** Records for the exercise follows **

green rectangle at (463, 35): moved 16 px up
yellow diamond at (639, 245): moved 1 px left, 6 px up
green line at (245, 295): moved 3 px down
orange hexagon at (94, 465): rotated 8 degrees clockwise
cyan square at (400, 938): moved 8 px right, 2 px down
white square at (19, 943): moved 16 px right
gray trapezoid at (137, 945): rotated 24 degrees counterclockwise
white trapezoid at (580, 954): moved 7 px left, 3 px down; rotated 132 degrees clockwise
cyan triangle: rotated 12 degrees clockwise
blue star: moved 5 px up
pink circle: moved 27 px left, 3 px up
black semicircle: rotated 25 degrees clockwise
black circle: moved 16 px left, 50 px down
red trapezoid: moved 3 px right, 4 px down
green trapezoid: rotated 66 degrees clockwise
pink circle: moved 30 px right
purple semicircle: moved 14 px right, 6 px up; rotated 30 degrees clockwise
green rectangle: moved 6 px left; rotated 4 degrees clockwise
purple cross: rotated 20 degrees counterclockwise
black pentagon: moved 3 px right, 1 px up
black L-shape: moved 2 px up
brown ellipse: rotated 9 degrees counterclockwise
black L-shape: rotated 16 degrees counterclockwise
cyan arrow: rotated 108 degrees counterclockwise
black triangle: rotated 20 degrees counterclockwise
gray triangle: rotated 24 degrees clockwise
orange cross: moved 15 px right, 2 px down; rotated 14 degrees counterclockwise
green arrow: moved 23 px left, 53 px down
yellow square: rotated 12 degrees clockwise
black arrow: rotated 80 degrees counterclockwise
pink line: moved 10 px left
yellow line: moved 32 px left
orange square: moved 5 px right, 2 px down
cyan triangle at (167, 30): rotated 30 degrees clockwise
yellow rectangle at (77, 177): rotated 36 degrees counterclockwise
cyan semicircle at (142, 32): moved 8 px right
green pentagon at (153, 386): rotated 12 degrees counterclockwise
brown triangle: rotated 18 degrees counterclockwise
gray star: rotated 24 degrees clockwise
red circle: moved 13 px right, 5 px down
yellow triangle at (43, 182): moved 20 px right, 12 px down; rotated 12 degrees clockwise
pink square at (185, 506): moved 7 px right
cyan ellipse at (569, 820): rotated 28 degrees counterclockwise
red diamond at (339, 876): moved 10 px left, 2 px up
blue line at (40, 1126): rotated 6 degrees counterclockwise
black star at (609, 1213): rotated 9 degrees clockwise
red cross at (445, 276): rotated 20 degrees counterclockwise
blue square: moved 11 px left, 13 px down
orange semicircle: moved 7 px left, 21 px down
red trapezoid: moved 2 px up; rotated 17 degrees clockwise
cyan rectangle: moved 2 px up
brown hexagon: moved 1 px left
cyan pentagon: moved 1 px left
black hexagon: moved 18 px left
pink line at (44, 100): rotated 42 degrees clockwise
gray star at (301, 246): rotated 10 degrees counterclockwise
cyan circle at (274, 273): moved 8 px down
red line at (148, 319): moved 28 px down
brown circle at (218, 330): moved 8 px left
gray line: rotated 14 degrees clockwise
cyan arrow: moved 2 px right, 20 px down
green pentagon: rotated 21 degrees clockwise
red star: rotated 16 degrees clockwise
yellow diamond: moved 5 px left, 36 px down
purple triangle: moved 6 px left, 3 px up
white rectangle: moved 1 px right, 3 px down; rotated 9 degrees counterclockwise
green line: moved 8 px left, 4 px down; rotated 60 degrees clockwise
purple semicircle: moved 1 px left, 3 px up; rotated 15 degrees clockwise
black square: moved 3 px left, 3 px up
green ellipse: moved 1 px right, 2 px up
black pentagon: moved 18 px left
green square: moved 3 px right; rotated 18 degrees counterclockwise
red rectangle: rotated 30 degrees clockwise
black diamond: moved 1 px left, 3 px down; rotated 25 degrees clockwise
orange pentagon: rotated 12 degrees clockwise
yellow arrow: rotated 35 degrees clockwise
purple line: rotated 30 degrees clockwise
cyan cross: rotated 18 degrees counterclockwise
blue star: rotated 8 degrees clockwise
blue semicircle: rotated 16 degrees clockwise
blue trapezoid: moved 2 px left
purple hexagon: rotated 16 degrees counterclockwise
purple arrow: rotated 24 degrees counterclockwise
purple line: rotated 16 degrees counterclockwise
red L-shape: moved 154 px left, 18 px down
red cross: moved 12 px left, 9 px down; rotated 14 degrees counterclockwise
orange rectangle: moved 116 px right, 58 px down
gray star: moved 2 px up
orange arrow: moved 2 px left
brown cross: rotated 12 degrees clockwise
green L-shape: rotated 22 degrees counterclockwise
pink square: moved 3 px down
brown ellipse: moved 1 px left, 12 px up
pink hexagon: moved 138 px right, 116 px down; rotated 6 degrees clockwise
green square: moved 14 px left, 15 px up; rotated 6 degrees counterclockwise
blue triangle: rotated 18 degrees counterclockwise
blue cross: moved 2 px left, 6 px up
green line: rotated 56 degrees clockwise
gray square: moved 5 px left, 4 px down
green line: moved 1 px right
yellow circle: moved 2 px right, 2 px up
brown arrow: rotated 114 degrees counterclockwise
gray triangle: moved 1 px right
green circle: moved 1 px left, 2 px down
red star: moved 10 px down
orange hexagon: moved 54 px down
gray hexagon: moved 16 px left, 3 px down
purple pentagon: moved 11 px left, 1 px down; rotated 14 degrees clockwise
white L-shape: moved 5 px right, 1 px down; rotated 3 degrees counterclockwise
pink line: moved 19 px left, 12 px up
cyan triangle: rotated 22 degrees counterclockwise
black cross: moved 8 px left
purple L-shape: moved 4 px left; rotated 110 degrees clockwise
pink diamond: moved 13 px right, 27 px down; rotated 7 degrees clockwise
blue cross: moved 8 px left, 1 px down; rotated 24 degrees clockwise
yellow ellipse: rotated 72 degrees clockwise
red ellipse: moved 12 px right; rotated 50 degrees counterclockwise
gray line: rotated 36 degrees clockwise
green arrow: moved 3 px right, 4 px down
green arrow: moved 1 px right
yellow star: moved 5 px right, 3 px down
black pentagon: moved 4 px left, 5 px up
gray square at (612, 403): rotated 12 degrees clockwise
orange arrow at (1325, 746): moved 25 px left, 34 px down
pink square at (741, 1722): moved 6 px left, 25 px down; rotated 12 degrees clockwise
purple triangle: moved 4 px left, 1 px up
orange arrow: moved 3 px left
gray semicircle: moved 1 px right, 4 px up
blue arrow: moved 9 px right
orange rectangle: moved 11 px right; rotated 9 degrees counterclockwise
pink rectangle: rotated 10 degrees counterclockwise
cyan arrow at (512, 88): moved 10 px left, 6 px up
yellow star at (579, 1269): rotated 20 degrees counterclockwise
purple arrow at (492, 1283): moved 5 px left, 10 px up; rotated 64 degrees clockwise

** End of Records for the exercise **

Exercise aim:
Copy every record precisely, omitting nothing.

Answer for the task:
green rectangle at (463, 35): moved 16 px up
yellow diamond at (639, 245): moved 1 px left, 6 px up
green line at (245, 295): moved 3 px down
orange hexagon at (94, 465): rotated 8 degrees clockwise
cyan square at (400, 938): moved 8 px right, 2 px down
white square at (19, 943): moved 16 px right
gray trapezoid at (137, 945): rotated 24 degrees counterclockwise
white trapezoid at (580, 954): moved 7 px left, 3 px down; rotated 132 degrees clockwise
cyan triangle: rotated 12 degrees clockwise
blue star: moved 5 px up
pink circle: moved 27 px left, 3 px up
black semicircle: rotated 25 degrees clockwise
black circle: moved 16 px left, 50 px down
red trapezoid: moved 3 px right, 4 px down
green trapezoid: rotated 66 degrees clockwise
pink circle: moved 30 px right
purple semicircle: moved 14 px right, 6 px up; rotated 30 degrees clockwise
green rectangle: moved 6 px left; rotated 4 degrees clockwise
purple cross: rotated 20 degrees counterclockwise
black pentagon: moved 3 px right, 1 px up
black L-shape: moved 2 px up
brown ellipse: rotated 9 degrees counterclockwise
black L-shape: rotated 16 degrees counterclockwise
cyan arrow: rotated 108 degrees counterclockwise
black triangle: rotated 20 degrees counterclockwise
gray triangle: rotated 24 degrees clockwise
orange cross: moved 15 px right, 2 px down; rotated 14 degrees counterclockwise
green arrow: moved 23 px left, 53 px down
yellow square: rotated 12 degrees clockwise
black arrow: rotated 80 degrees counterclockwise
pink line: moved 10 px left
yellow line: moved 32 px left
orange square: moved 5 px right, 2 px down
cyan triangle at (167, 30): rotated 30 degrees clockwise
yellow rectangle at (77, 177): rotated 36 degrees counterclockwise
cyan semicircle at (142, 32): moved 8 px right
green pentagon at (153, 386): rotated 12 degrees counterclockwise
brown triangle: rotated 18 degrees counterclockwise
gray star: rotated 24 degrees clockwise
red circle: moved 13 px right, 5 px down
yellow triangle at (43, 182): moved 20 px right, 12 px down; rotated 12 degrees clockwise
pink square at (185, 506): moved 7 px right
cyan ellipse at (569, 820): rotated 28 degrees counterclockwise
red diamond at (339, 876): moved 10 px left, 2 px up
blue line at (40, 1126): rotated 6 degrees counterclockwise
black star at (609, 1213): rotated 9 degrees clockwise
red cross at (445, 276): rotated 20 degrees counterclockwise
blue square: moved 11 px left, 13 px down
orange semicircle: moved 7 px left, 21 px down
red trapezoid: moved 2 px up; rotated 17 degrees clockwise
cyan rectangle: moved 2 px up
brown hexagon: moved 1 px left
cyan pentagon: moved 1 px left
black hexagon: moved 18 px left
pink line at (44, 100): rotated 42 degrees clockwise
gray star at (301, 246): rotated 10 degrees counterclockwise
cyan circle at (274, 273): moved 8 px down
red line at (148, 319): moved 28 px down
brown circle at (218, 330): moved 8 px left
gray line: rotated 14 degrees clockwise
cyan arrow: moved 2 px right, 20 px down
green pentagon: rotated 21 degrees clockwise
red star: rotated 16 degrees clockwise
yellow diamond: moved 5 px left, 36 px down
purple triangle: moved 6 px left, 3 px up
white rectangle: moved 1 px right, 3 px down; rotated 9 degrees counterclockwise
green line: moved 8 px left, 4 px down; rotated 60 degrees clockwise
purple semicircle: moved 1 px left, 3 px up; rotated 15 degrees clockwise
black square: moved 3 px left, 3 px up
green ellipse: moved 1 px right, 2 px up
black pentagon: moved 18 px left
green square: moved 3 px right; rotated 18 degrees counterclockwise
red rectangle: rotated 30 degrees clockwise
black diamond: moved 1 px left, 3 px down; rotated 25 degrees clockwise
orange pentagon: rotated 12 degrees clockwise
yellow arrow: rotated 35 degrees clockwise
purple line: rotated 30 degrees clockwise
cyan cross: rotated 18 degrees counterclockwise
blue star: rotated 8 degrees clockwise
blue semicircle: rotated 16 degrees clockwise
blue trapezoid: moved 2 px left
purple hexagon: rotated 16 degrees counterclockwise
purple arrow: rotated 24 degrees counterclockwise
purple line: rotated 16 degrees counterclockwise
red L-shape: moved 154 px left, 18 px down
red cross: moved 12 px left, 9 px down; rotated 14 degrees counterclockwise
orange rectangle: moved 116 px right, 58 px down
gray star: moved 2 px up
orange arrow: moved 2 px left
brown cross: rotated 12 degrees clockwise
green L-shape: rotated 22 degrees counterclockwise
pink square: moved 3 px down
brown ellipse: moved 1 px left, 12 px up
pink hexagon: moved 138 px right, 116 px down; rotated 6 degrees clockwise
green square: moved 14 px left, 15 px up; rotated 6 degrees counterclockwise
blue triangle: rotated 18 degrees counterclockwise
blue cross: moved 2 px left, 6 px up
green line: rotated 56 degrees clockwise
gray square: moved 5 px left, 4 px down
green line: moved 1 px right
yellow circle: moved 2 px right, 2 px up
brown arrow: rotated 114 degrees counterclockwise
gray triangle: moved 1 px right
green circle: moved 1 px left, 2 px down
red star: moved 10 px down
orange hexagon: moved 54 px down
gray hexagon: moved 16 px left, 3 px down
purple pentagon: moved 11 px left, 1 px down; rotated 14 degrees clockwise
white L-shape: moved 5 px right, 1 px down; rotated 3 degrees counterclockwise
pink line: moved 19 px left, 12 px up
cyan triangle: rotated 22 degrees counterclockwise
black cross: moved 8 px left
purple L-shape: moved 4 px left; rotated 110 degrees clockwise
pink diamond: moved 13 px right, 27 px down; rotated 7 degrees clockwise
blue cross: moved 8 px left, 1 px down; rotated 24 degrees clockwise
yellow ellipse: rotated 72 degrees clockwise
red ellipse: moved 12 px right; rotated 50 degrees counterclockwise
gray line: rotated 36 degrees clockwise
green arrow: moved 3 px right, 4 px down
green arrow: moved 1 px right
yellow star: moved 5 px right, 3 px down
black pentagon: moved 4 px left, 5 px up
gray square at (612, 403): rotated 12 degrees clockwise
orange arrow at (1325, 746): moved 25 px left, 34 px down
pink square at (741, 1722): moved 6 px left, 25 px down; rotated 12 degrees clockwise
purple triangle: moved 4 px left, 1 px up
orange arrow: moved 3 px left
gray semicircle: moved 1 px right, 4 px up
blue arrow: moved 9 px right
orange rectangle: moved 11 px right; rotated 9 degrees counterclockwise
pink rectangle: rotated 10 degrees counterclockwise
cyan arrow at (512, 88): moved 10 px left, 6 px up
yellow star at (579, 1269): rotated 20 degrees counterclockwise
purple arrow at (492, 1283): moved 5 px left, 10 px up; rotated 64 degrees clockwise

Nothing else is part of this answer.